- [Consigne]: Convertissez les lignes suivantes en une liste JSON de chaînes de caractères, à raison d'une chaîne par ligne, en omettant les lignes vides.

(Entrées du jeu de données)

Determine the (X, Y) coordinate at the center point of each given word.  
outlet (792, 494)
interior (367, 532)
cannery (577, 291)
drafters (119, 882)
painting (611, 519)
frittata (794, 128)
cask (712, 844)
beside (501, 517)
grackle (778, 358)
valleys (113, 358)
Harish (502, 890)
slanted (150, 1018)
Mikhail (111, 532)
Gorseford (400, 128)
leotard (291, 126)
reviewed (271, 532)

- [Réponse]:
[
  "Determine the (X, Y) coordinate at the center point of each given word.  ",
  "outlet (792, 494)",
  "interior (367, 532)",
  "cannery (577, 291)",
  "drafters (119, 882)",
  "painting (611, 519)",
  "frittata (794, 128)",
  "cask (712, 844)",
  "beside (501, 517)",
  "grackle (778, 358)",
  "valleys (113, 358)",
  "Harish (502, 890)",
  "slanted (150, 1018)",
  "Mikhail (111, 532)",
  "Gorseford (400, 128)",
  "leotard (291, 126)",
  "reviewed (271, 532)"
]